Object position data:
━━━━

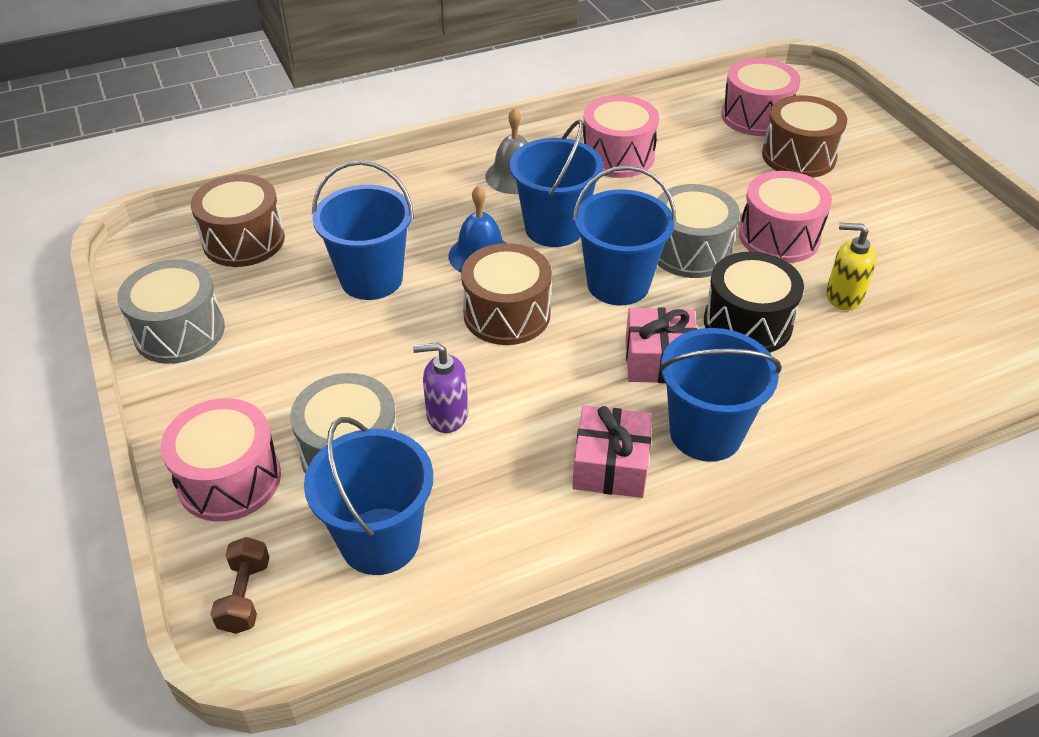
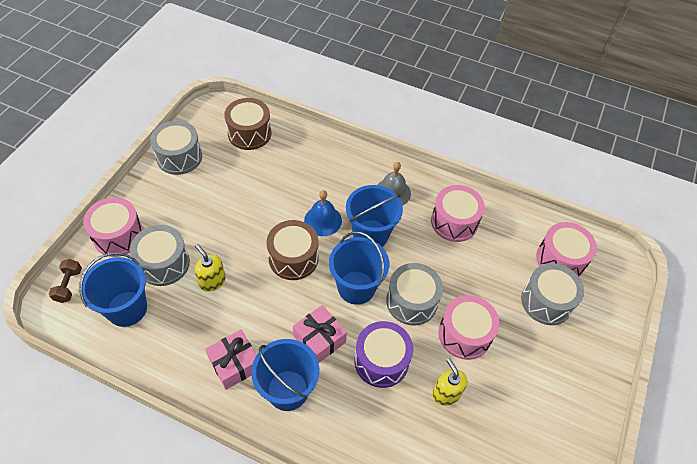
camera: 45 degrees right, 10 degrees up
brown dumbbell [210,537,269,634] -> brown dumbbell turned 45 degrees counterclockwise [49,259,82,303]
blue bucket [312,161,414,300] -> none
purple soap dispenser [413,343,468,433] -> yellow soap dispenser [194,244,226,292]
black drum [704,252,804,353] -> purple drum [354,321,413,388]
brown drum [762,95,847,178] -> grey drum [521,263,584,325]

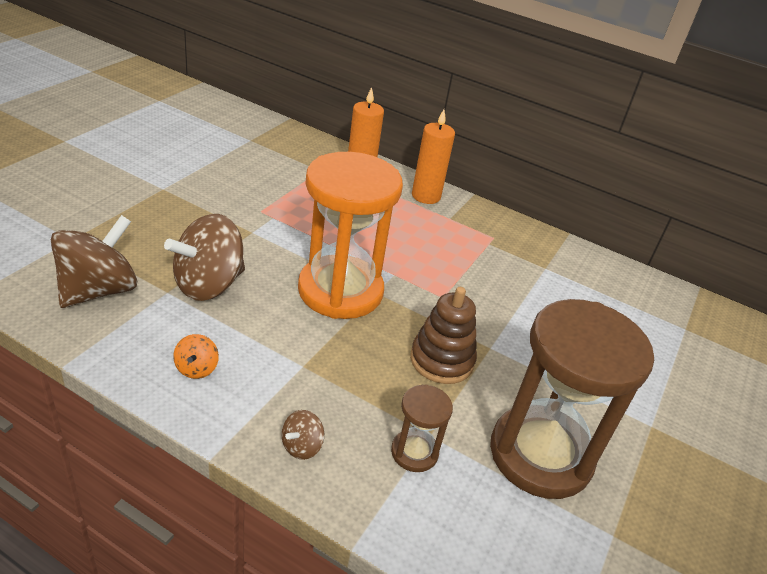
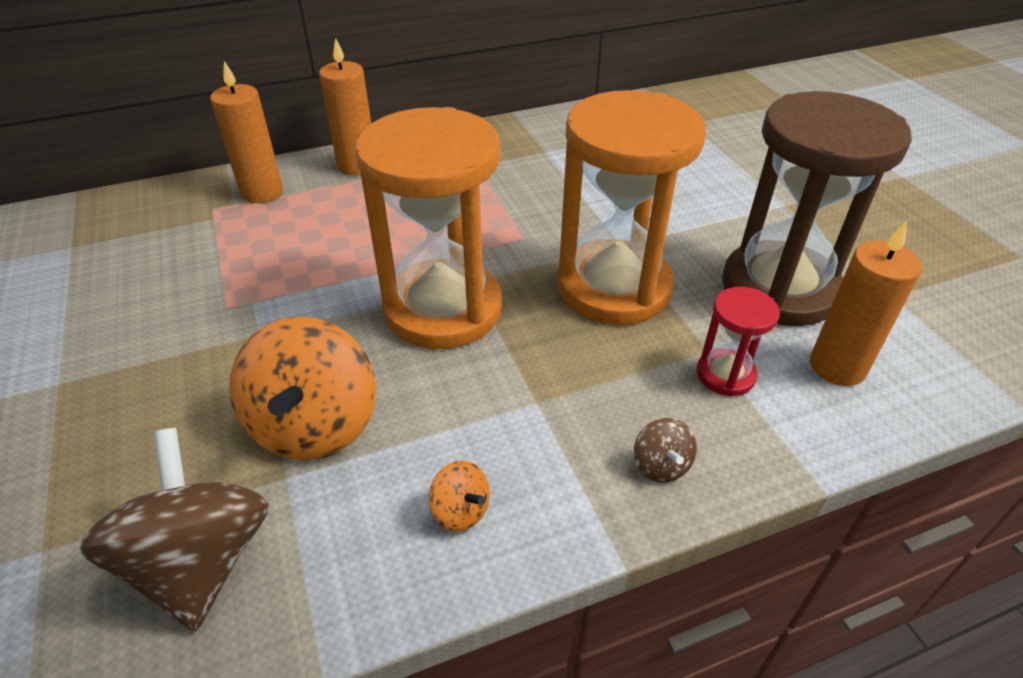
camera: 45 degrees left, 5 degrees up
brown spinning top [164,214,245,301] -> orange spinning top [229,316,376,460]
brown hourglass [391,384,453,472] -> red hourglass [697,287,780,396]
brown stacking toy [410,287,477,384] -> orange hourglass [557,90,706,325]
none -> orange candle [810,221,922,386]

━━━━

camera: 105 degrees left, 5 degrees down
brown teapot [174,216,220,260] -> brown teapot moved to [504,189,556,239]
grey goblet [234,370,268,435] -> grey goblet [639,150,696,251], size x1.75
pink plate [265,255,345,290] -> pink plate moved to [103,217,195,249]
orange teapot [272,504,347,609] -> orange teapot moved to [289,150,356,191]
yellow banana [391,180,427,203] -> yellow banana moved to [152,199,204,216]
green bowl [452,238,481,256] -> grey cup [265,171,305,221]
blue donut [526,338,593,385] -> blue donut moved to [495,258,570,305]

━━━━

→ **THE PROBLEM**:
Return only the part above that opens with the line containing "brown dumbbell [210,537,269,634]" and closes with the line containing "none -> orange candle [810,221,922,386]", exactly and with both ends, skipping the pictures.

→ **WRITTEN RESPONSE**:
brown dumbbell [210,537,269,634] -> brown dumbbell turned 45 degrees counterclockwise [49,259,82,303]
blue bucket [312,161,414,300] -> none
purple soap dispenser [413,343,468,433] -> yellow soap dispenser [194,244,226,292]
black drum [704,252,804,353] -> purple drum [354,321,413,388]
brown drum [762,95,847,178] -> grey drum [521,263,584,325]

camera: 45 degrees left, 5 degrees up
brown spinning top [164,214,245,301] -> orange spinning top [229,316,376,460]
brown hourglass [391,384,453,472] -> red hourglass [697,287,780,396]
brown stacking toy [410,287,477,384] -> orange hourglass [557,90,706,325]
none -> orange candle [810,221,922,386]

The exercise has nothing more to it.